* **Task directions**: Would you transcribe exactly the lines from the beginning of the records below through the line with "op=rotate; was=Lastwagen/weiß; in_first=328,215,410,299;", both included, omitting the pictures?

Before-and-after object lists
════

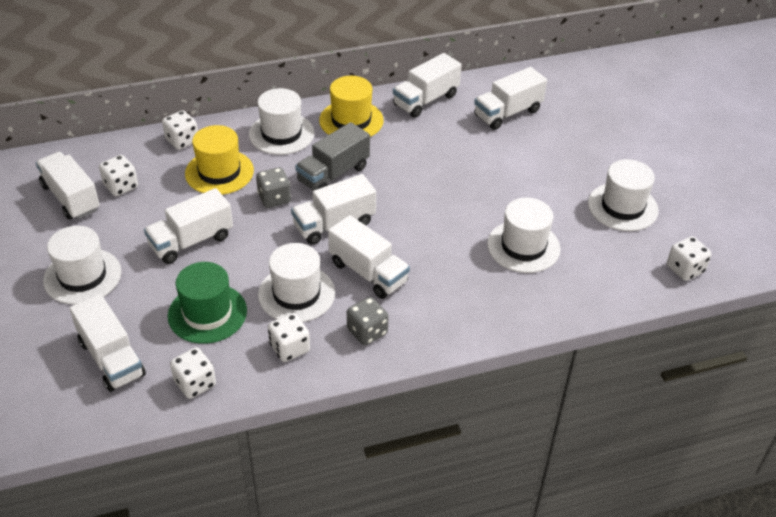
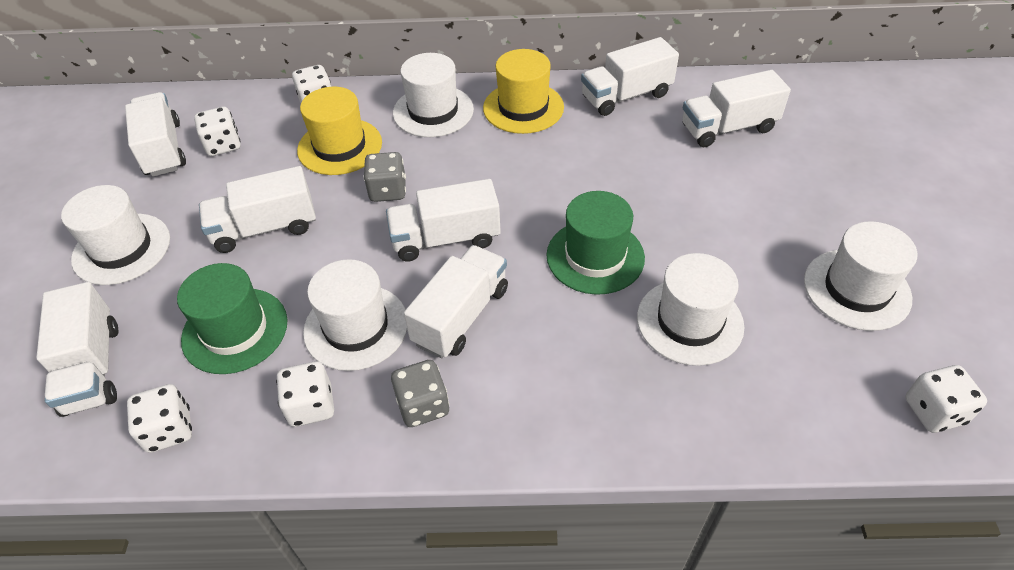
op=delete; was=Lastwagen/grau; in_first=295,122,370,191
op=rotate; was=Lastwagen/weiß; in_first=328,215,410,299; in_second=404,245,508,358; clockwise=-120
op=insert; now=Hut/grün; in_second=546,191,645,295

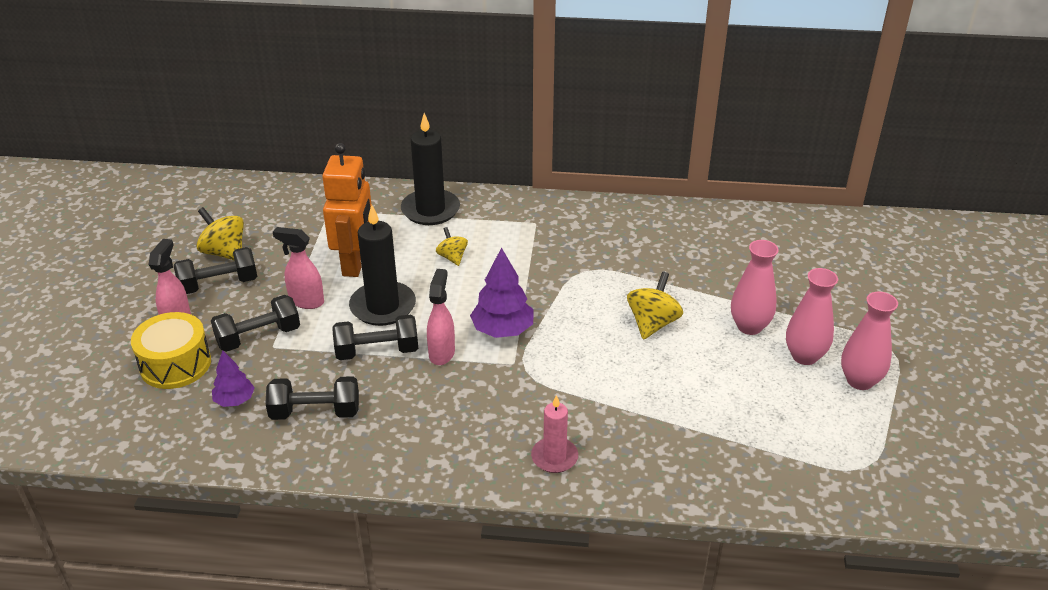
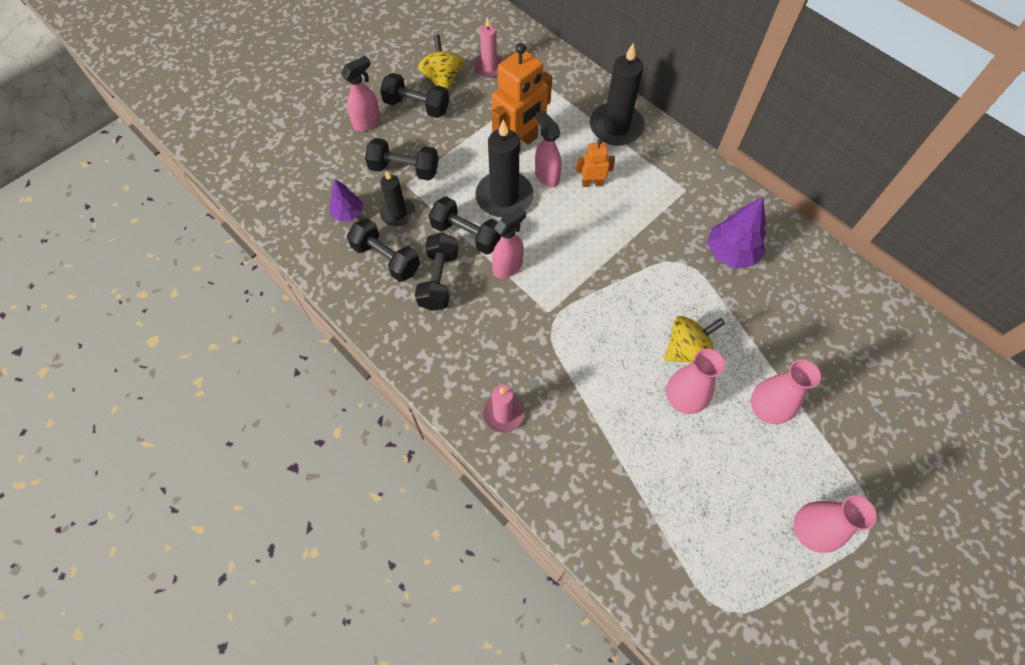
op=move; was=Sprühflasche/rosa; in_first=273,227,324,309; in_second=535,110,561,187
op=replace; was=Kreisel/gelb; now=Roboter/orange; in_first=436,227,468,266; in_second=576,140,615,187
op=move; was=Baum/lila; in_first=470,247,534,338; in_second=707,197,766,268
op=move; was=Vase/rosa; in_first=786,268,838,365; in_second=666,348,725,414
op=delete; was=Trommel/gelb; in_first=131,312,211,389
op=insert; now=Kerze/rosa; in_second=474,17,504,78
op=insert; now=Kerze/schwarz; in_second=380,170,415,226
op=insert; now=Hantel/schwarz; in_second=415,233,458,311

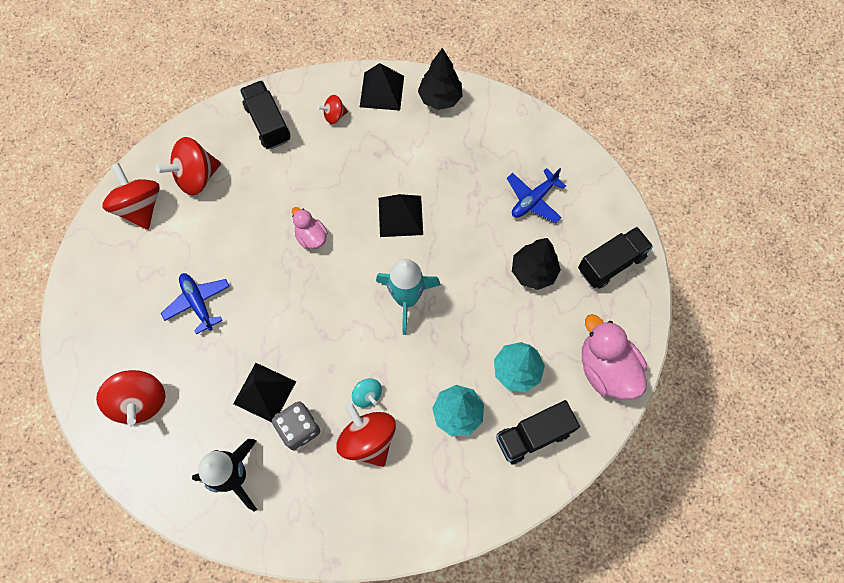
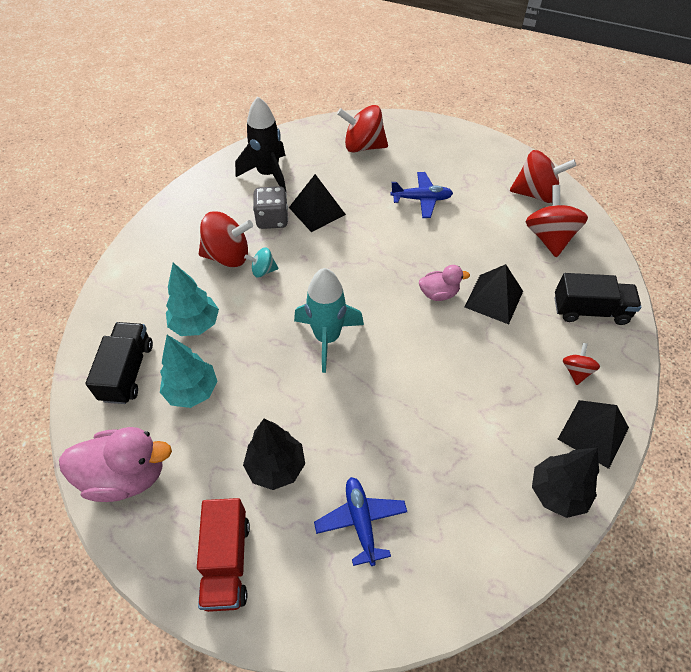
op=move; was=Pyramide/schwarz; in_first=379,194,423,237; in_second=464,264,523,324
op=recolor; was=Lastwagen/schwarz; now=Lastwagen/rot; in_first=578,227,653,289; in_second=197,498,250,612

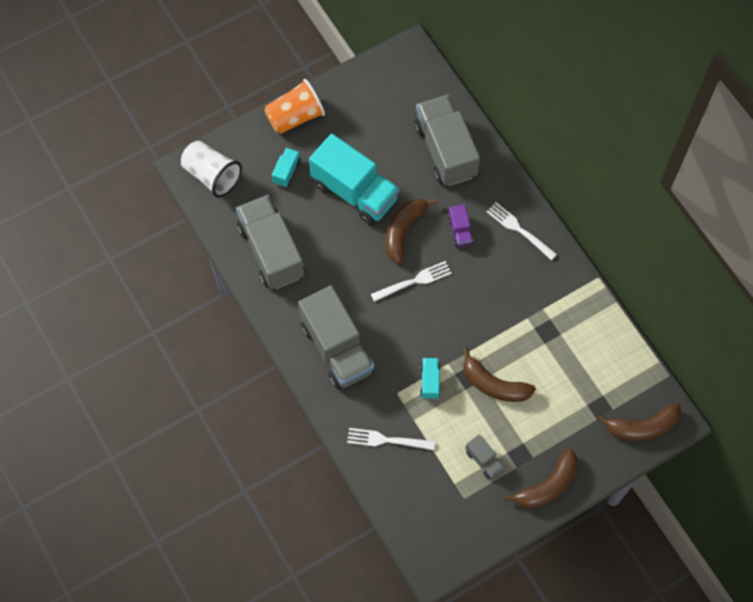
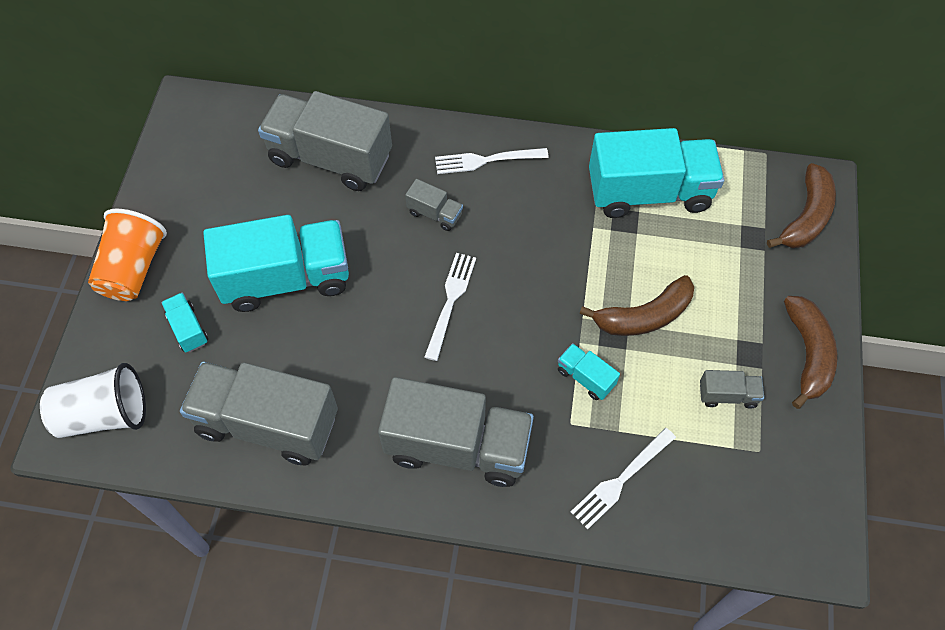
op=delete; was=Banane/braun; in_first=386,198,437,263
op=recolor; was=Lastwagen/lila; now=Lastwagen/grau; in_first=448,204,473,247; in_second=405,179,463,231
op=insert; now=Lastwagen/türkis; in_second=589,128,724,218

════

* **The answer**:
op=delete; was=Lastwagen/grau; in_first=295,122,370,191
op=rotate; was=Lastwagen/weiß; in_first=328,215,410,299; in_second=404,245,508,358; clockwise=-120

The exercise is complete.